Required action
The answer must consist of each line of the records below that contains the string "blue".

Extracted data
★ ★ ★ ★
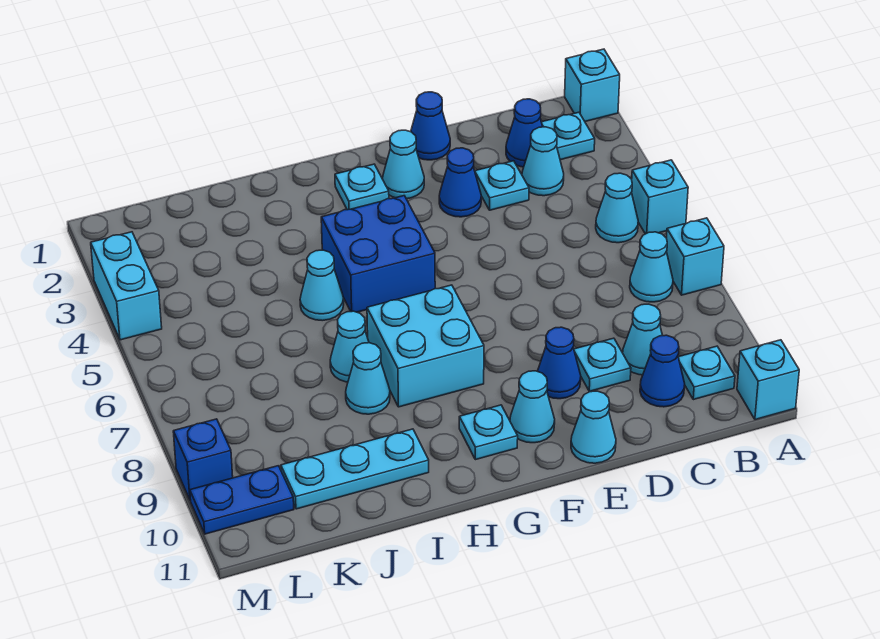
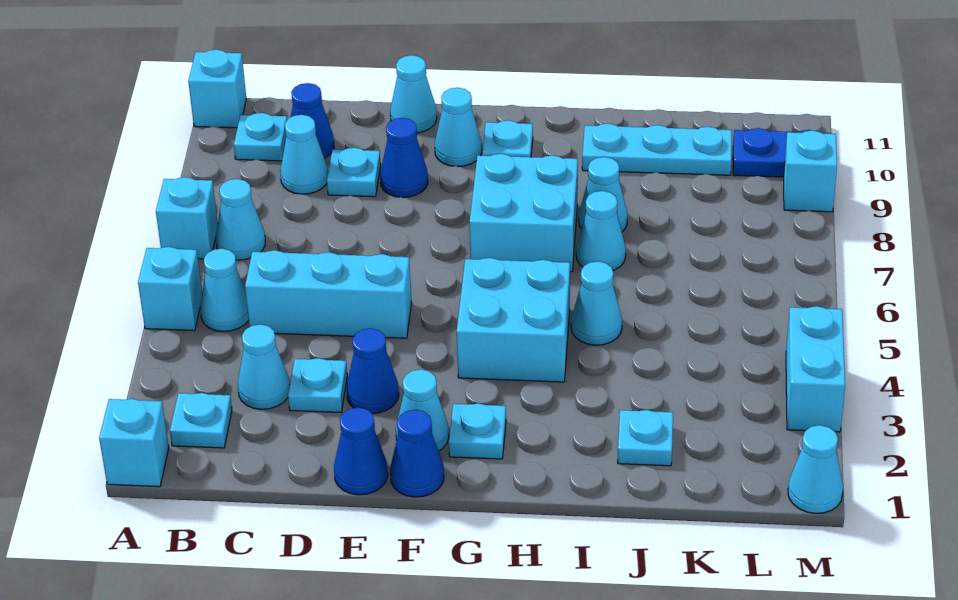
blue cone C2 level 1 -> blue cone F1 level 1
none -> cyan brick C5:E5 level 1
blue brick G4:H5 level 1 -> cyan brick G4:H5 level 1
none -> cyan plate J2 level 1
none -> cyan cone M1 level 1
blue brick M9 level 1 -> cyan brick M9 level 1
★ ★ ★ ★
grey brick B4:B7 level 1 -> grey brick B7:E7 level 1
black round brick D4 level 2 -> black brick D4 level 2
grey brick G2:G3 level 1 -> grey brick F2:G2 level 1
★ ★ ★ ★
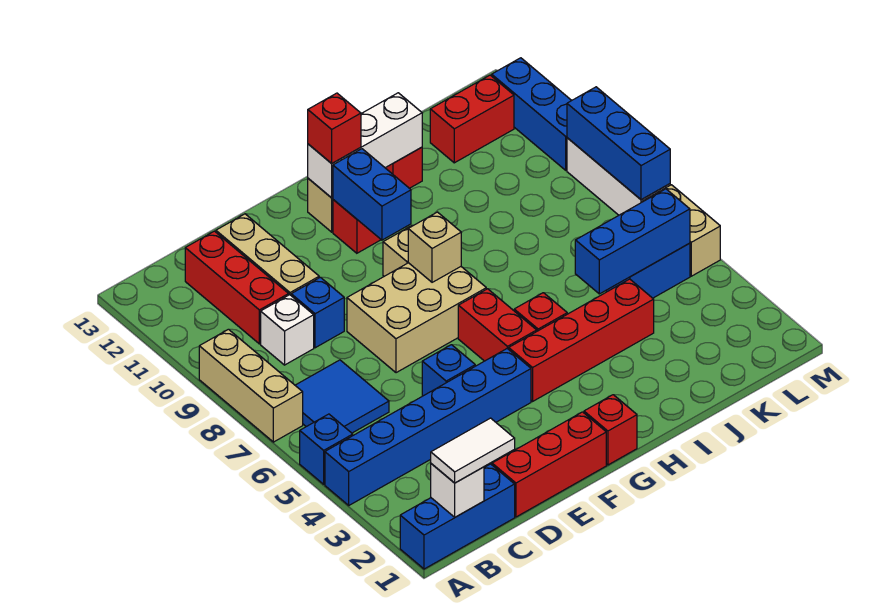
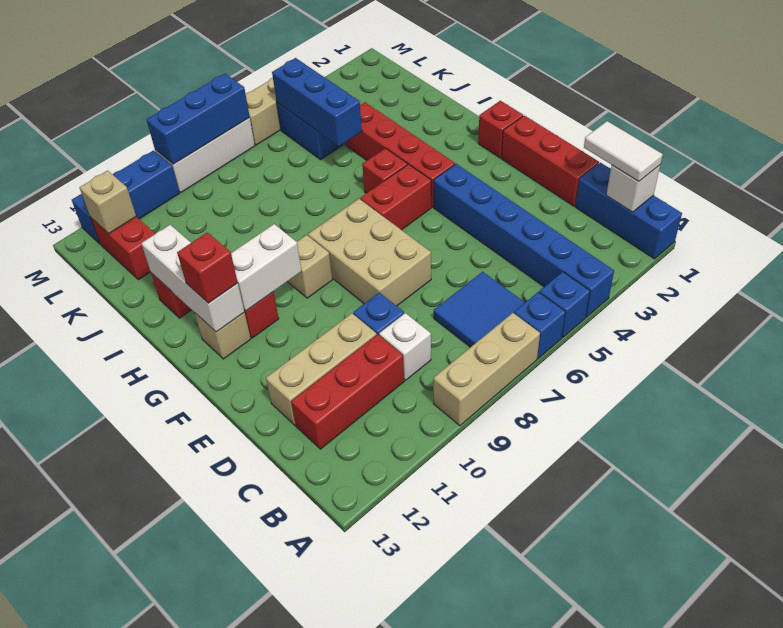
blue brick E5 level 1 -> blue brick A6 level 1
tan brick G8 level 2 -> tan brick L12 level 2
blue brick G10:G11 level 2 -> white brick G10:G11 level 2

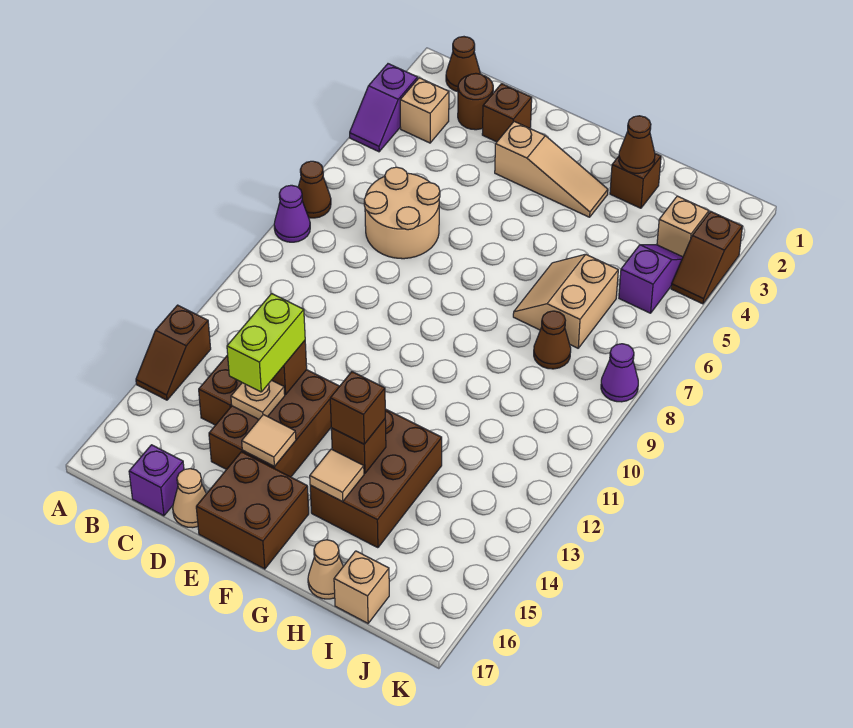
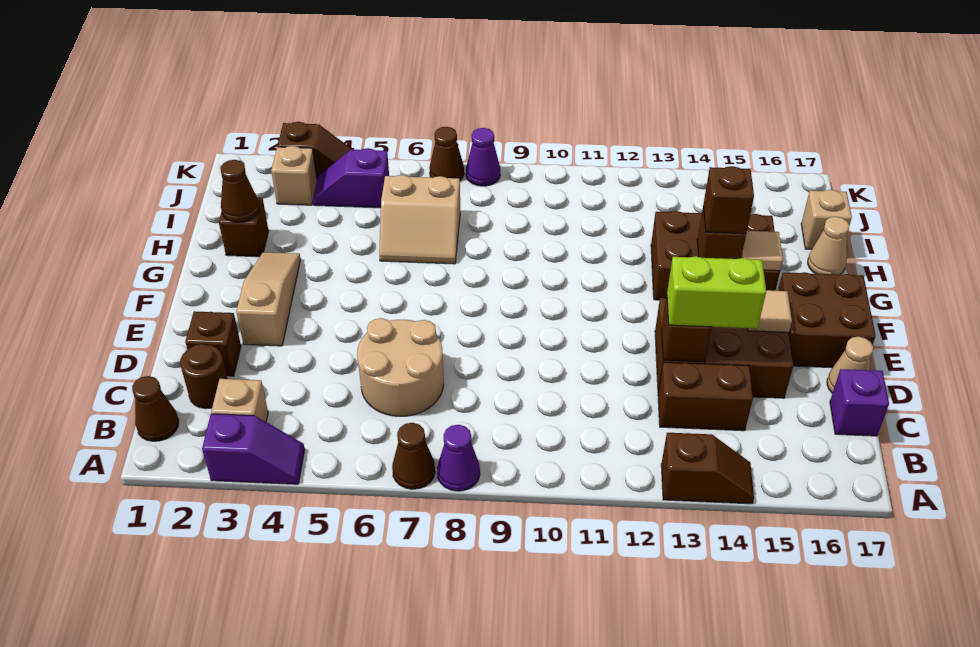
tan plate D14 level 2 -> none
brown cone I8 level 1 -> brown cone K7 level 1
★ ★ ★ ★
The answer
blue cone C2 level 1 -> blue cone F1 level 1
blue brick G4:H5 level 1 -> cyan brick G4:H5 level 1
blue brick M9 level 1 -> cyan brick M9 level 1
blue brick E5 level 1 -> blue brick A6 level 1
blue brick G10:G11 level 2 -> white brick G10:G11 level 2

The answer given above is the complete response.